*** Opening Provided data ***

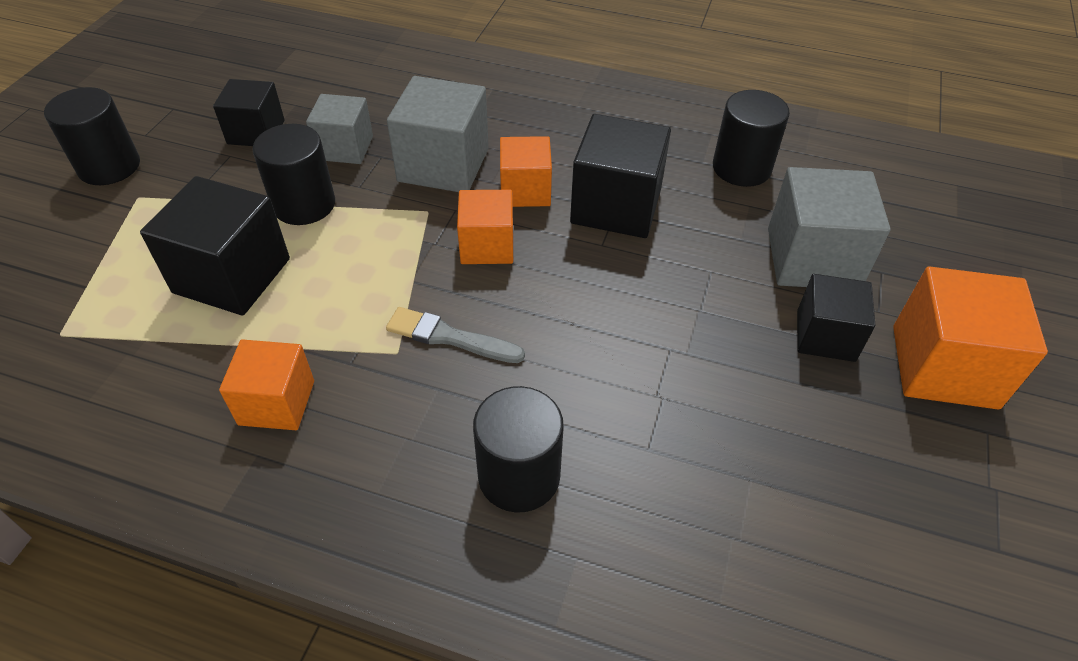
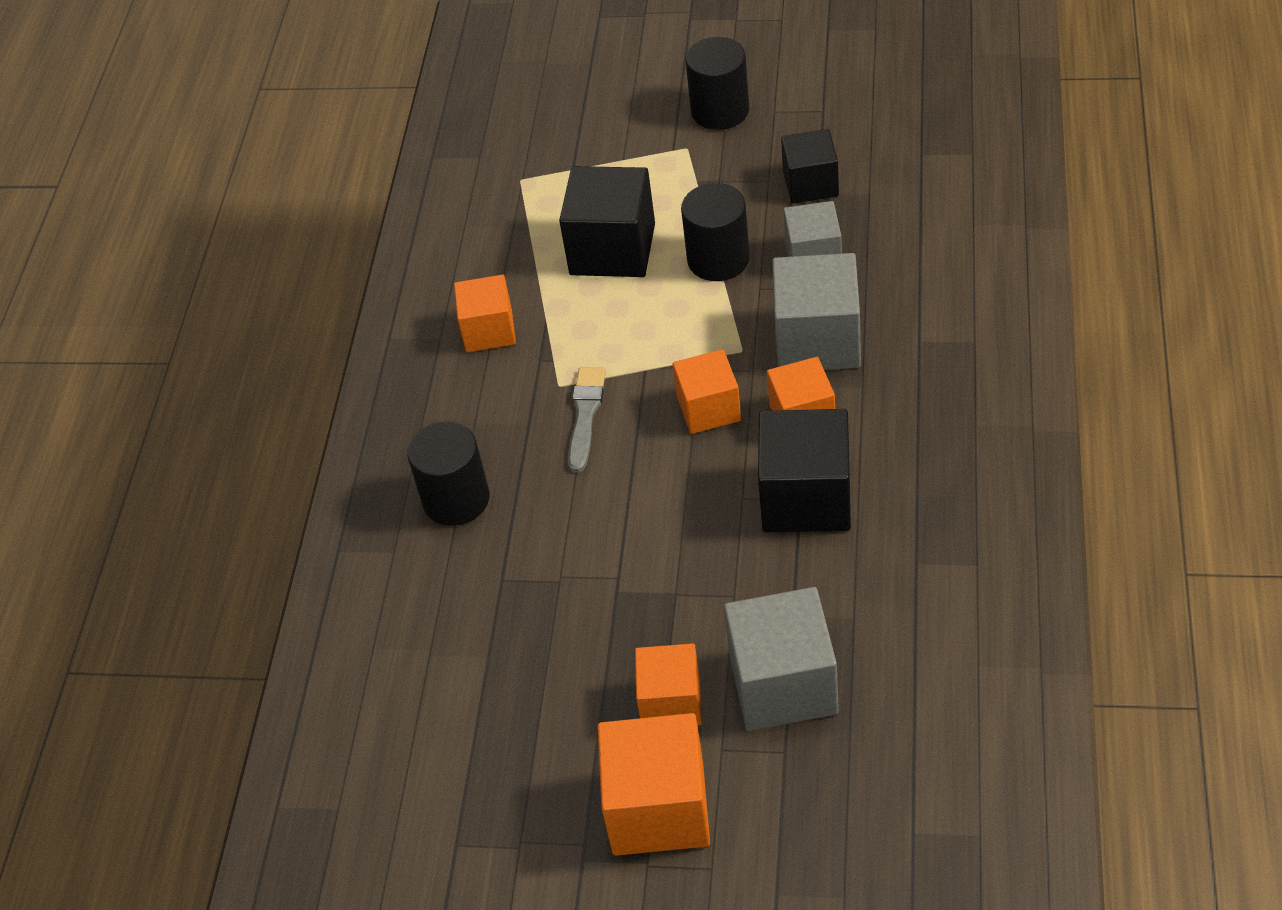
camera: 85 degrees right, 0 degrees up
black cylinder [713,90,790,187] -> none
black cube [797,274,875,362] -> orange cube [635,643,702,726]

*** Closing Provided data ***

Task
Aside from its pictures, the listing must be given again in full, exactly as it appears.

Result for this task
camera: 85 degrees right, 0 degrees up
black cylinder [713,90,790,187] -> none
black cube [797,274,875,362] -> orange cube [635,643,702,726]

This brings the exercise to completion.